Task details - Tally the lines in the data below where the word "ECHO" appears, and give the tally alone.

Supplied information section start

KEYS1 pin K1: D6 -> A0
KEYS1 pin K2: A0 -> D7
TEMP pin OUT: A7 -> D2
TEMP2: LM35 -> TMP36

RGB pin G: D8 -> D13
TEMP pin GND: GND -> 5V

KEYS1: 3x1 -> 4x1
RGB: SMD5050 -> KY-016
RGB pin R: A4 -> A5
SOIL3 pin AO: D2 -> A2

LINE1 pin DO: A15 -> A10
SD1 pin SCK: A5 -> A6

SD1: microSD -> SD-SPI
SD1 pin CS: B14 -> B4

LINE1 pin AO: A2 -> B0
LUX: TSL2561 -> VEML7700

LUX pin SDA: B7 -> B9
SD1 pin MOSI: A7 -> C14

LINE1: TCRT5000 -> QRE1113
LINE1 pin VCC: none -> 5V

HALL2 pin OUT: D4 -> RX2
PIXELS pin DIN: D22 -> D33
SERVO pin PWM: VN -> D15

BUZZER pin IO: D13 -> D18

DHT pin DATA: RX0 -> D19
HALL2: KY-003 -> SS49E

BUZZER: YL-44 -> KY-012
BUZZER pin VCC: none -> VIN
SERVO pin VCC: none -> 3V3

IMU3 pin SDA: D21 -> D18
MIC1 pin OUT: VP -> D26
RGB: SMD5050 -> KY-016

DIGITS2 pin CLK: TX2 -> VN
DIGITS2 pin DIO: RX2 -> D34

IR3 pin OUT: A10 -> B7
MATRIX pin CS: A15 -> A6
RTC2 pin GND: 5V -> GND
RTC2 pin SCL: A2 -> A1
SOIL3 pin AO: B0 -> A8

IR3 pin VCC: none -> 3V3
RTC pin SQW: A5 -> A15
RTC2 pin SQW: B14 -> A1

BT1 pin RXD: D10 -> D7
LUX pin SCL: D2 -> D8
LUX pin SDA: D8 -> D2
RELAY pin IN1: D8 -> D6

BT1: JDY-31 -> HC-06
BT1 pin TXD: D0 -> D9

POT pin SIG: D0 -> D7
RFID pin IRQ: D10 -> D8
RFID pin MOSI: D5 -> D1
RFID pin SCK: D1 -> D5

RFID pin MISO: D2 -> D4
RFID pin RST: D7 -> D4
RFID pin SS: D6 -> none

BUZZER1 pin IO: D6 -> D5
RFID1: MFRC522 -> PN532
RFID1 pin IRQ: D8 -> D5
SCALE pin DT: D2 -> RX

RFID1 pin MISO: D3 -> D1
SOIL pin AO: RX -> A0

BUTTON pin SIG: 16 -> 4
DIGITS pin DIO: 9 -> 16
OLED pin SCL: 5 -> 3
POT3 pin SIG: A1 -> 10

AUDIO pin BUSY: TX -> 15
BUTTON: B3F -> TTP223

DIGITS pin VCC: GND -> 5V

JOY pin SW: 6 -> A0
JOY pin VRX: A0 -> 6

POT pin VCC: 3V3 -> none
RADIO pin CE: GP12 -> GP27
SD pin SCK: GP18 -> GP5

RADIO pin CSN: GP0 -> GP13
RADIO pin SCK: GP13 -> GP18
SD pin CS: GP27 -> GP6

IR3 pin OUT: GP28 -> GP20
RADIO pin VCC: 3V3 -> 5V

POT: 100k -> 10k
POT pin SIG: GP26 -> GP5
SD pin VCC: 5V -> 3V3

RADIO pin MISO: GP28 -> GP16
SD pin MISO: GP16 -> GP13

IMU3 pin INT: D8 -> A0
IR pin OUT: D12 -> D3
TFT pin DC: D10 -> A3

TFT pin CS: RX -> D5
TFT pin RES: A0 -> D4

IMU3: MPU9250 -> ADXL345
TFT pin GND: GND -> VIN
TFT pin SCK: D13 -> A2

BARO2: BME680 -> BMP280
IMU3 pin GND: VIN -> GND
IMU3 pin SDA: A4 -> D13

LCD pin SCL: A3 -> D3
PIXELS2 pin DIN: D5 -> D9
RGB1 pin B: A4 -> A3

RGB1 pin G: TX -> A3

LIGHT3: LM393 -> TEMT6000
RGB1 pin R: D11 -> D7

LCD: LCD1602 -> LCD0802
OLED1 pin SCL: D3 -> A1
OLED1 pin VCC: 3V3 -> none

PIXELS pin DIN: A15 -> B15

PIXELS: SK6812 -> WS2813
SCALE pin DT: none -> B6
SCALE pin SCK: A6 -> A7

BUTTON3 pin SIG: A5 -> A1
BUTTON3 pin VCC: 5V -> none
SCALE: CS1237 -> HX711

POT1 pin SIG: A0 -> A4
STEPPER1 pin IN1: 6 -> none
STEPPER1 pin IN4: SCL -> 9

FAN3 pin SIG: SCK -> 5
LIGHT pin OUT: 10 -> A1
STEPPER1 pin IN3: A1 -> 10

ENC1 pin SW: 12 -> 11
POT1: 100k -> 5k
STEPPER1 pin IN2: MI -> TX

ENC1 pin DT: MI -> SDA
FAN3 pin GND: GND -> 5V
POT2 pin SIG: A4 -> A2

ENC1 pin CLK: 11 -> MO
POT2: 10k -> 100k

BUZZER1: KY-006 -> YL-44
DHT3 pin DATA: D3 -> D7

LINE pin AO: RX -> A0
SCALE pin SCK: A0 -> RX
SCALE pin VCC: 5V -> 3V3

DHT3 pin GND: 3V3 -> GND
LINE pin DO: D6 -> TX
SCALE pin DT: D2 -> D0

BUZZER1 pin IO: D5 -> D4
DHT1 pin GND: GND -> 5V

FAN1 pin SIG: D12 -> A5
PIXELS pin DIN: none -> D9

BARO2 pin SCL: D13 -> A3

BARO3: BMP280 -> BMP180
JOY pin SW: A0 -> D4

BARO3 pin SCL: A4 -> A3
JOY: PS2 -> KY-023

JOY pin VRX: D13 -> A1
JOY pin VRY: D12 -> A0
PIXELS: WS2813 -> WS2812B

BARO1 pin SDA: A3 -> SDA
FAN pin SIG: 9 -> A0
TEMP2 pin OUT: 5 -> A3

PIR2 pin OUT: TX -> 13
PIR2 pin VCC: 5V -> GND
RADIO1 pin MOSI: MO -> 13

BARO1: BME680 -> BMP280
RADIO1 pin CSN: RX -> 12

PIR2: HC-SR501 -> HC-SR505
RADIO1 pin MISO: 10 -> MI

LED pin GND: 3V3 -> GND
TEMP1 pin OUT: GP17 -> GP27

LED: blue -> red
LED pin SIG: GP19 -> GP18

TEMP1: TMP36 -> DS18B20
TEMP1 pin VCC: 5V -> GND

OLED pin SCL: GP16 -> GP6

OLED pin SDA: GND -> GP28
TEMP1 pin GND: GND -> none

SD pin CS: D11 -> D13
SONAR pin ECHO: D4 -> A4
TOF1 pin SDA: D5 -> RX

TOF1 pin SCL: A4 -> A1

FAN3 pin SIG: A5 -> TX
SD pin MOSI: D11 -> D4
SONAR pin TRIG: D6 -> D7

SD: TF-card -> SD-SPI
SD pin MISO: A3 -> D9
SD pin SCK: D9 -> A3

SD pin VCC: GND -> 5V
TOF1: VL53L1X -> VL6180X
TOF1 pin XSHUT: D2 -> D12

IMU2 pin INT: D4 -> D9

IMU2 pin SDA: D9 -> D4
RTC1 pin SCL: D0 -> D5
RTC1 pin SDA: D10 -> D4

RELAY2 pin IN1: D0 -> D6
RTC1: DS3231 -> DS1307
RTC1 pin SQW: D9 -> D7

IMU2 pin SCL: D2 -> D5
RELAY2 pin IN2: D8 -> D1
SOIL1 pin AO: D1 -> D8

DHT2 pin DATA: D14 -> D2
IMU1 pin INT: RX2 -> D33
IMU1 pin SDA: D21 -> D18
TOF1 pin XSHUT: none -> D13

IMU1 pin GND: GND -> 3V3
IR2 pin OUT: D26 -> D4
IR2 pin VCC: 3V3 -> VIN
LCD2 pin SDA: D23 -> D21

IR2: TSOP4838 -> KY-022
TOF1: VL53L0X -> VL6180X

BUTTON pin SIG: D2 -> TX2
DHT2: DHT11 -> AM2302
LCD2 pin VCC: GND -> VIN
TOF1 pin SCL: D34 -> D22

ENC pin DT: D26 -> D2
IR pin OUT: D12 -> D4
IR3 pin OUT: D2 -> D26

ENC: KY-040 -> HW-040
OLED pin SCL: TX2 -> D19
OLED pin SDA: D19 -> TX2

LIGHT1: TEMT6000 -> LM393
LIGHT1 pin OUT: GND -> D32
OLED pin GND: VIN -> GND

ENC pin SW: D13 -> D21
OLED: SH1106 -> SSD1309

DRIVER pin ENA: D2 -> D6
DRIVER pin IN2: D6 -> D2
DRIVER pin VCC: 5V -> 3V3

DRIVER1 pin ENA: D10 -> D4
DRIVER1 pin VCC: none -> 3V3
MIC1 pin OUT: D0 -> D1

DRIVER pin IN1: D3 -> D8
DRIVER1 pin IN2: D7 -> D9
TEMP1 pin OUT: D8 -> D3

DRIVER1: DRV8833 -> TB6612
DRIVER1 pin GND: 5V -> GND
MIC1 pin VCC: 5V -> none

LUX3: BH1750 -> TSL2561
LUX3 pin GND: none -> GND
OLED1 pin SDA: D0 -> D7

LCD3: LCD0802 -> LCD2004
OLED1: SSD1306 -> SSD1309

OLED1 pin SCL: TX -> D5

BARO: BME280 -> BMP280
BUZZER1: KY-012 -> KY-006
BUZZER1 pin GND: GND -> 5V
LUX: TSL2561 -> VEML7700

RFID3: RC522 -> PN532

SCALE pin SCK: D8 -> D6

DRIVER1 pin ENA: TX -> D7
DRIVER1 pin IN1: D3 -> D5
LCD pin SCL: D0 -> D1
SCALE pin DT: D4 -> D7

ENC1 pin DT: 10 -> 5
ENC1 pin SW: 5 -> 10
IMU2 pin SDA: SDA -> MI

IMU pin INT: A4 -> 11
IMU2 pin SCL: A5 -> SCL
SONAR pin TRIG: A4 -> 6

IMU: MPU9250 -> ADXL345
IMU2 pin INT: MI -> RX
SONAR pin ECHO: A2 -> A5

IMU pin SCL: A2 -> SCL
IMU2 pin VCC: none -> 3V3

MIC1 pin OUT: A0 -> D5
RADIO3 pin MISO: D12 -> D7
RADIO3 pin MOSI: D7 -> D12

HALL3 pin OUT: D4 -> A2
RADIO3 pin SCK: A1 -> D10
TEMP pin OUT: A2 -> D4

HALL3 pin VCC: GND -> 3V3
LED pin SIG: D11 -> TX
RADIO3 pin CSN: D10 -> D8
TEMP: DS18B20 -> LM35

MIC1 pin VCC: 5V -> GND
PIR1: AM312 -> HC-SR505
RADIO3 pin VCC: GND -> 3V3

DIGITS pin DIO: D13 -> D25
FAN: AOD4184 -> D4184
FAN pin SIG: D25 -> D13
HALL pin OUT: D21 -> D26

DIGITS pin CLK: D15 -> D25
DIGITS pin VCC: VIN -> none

Supplied information section end

Response area - 2